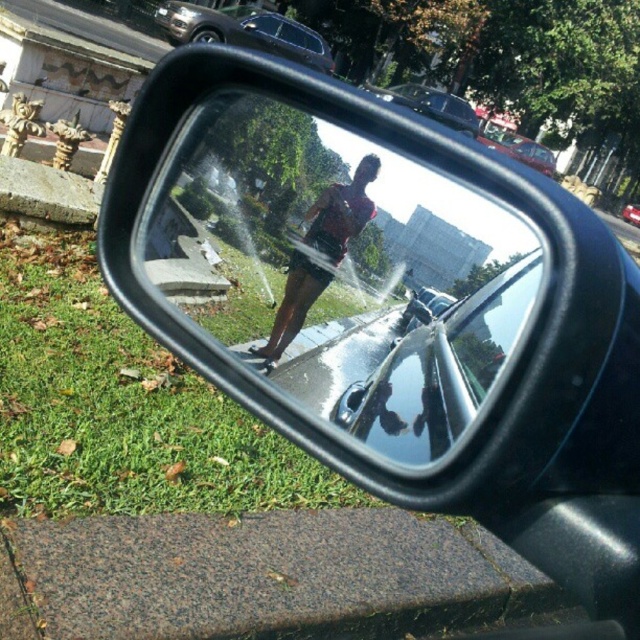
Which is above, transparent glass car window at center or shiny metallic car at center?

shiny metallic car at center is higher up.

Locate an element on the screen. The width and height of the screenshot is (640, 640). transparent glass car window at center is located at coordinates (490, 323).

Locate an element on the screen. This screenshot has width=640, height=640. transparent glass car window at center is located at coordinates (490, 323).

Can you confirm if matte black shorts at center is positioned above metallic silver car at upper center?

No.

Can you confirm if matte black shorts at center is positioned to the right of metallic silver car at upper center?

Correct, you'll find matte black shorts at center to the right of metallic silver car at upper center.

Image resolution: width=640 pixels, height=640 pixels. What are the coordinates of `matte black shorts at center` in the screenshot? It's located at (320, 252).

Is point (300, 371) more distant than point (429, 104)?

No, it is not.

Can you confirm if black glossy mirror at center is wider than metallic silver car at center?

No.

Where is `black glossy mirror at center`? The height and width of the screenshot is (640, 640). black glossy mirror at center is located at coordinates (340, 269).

※ ※ ※

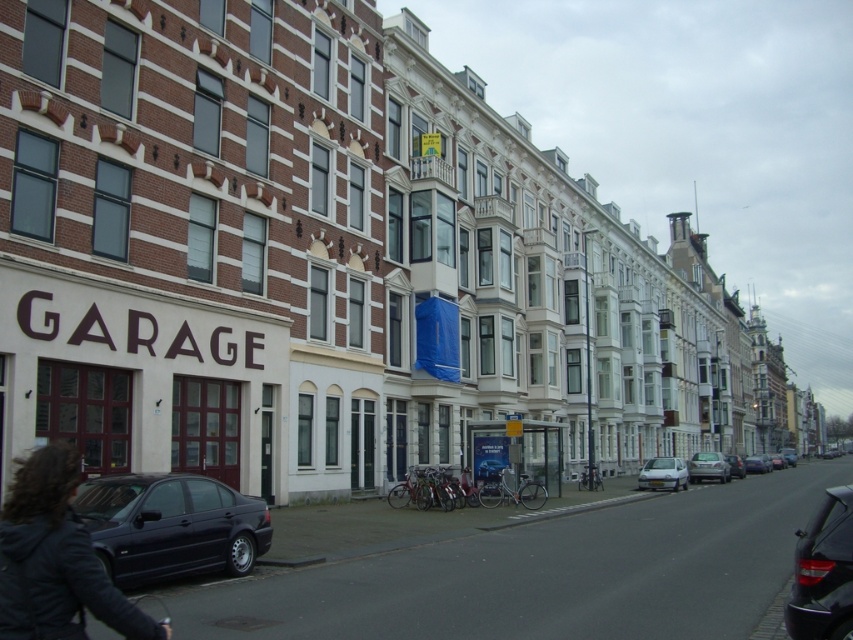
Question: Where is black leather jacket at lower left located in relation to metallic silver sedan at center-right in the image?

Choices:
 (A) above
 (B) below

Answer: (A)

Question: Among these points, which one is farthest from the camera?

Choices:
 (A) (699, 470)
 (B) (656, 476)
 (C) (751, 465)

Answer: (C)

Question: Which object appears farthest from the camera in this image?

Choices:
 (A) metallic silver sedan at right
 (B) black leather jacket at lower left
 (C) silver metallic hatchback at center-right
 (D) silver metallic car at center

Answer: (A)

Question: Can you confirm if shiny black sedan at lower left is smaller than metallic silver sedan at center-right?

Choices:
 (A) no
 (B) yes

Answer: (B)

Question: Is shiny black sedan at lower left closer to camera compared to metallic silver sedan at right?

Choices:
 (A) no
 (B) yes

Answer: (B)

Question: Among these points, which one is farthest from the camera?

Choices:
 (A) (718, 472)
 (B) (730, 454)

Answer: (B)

※ ※ ※

## Task brief
Could you rewrite the material starting at the line containing "shiny metallic car at center is higher up." and ending at the line containing "of metallic silver car at upper center?", with "transparent glass car window" changed to "clear glass car window" and everything else left as it is?

## Completed exercise
shiny metallic car at center is higher up.

Locate an element on the screen. The width and height of the screenshot is (640, 640). clear glass car window at center is located at coordinates (490, 323).

Locate an element on the screen. This screenshot has width=640, height=640. clear glass car window at center is located at coordinates (490, 323).

Can you confirm if matte black shorts at center is positioned above metallic silver car at upper center?

No.

Can you confirm if matte black shorts at center is positioned to the right of metallic silver car at upper center?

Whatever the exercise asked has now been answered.